==== STORED RECORDS ====

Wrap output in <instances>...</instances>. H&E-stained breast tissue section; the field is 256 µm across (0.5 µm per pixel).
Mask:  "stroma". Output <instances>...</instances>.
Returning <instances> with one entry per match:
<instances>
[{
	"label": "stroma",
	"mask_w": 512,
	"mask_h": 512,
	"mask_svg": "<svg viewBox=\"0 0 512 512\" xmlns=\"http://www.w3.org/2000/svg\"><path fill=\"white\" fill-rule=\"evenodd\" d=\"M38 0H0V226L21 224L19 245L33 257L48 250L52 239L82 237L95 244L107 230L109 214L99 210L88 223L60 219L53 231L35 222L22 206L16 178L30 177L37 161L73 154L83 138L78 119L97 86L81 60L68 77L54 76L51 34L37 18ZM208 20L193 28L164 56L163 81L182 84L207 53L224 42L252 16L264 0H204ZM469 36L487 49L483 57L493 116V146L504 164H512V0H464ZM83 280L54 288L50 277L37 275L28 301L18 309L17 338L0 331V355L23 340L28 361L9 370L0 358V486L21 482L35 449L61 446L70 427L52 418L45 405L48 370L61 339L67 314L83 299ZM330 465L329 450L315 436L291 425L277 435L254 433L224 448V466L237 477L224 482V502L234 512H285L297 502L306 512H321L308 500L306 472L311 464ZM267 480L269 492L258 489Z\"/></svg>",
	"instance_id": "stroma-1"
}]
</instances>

====

TASK DIRECTIONS:
Transcribe the material above in its entirety. Match it exactly.

RESULT FOR THIS TASK:
Wrap output in <instances>...</instances>. H&E-stained breast tissue section; the field is 256 µm across (0.5 µm per pixel).
Mask:  "stroma". Output <instances>...</instances>.
Returning <instances> with one entry per match:
<instances>
[{
	"label": "stroma",
	"mask_w": 512,
	"mask_h": 512,
	"mask_svg": "<svg viewBox=\"0 0 512 512\" xmlns=\"http://www.w3.org/2000/svg\"><path fill=\"white\" fill-rule=\"evenodd\" d=\"M38 0H0V226L21 224L19 245L33 257L48 250L52 239L82 237L95 244L107 230L109 214L99 210L88 223L60 219L53 231L35 222L22 206L16 178L30 177L37 161L73 154L83 138L78 119L97 86L81 60L68 77L54 76L51 34L37 18ZM208 20L193 28L164 56L163 81L182 84L207 53L224 42L252 16L264 0H204ZM469 36L487 49L483 57L493 116V146L504 164H512V0H464ZM83 280L54 288L50 277L37 275L28 301L18 309L17 338L0 331V355L23 340L28 361L9 370L0 358V486L21 482L35 449L61 446L70 427L52 418L45 405L48 370L61 339L67 314L83 299ZM330 465L329 450L315 436L291 425L277 435L254 433L224 448V466L237 477L224 482V502L234 512H285L297 502L306 512H321L308 500L306 472L311 464ZM267 480L269 492L258 489Z\"/></svg>",
	"instance_id": "stroma-1"
}]
</instances>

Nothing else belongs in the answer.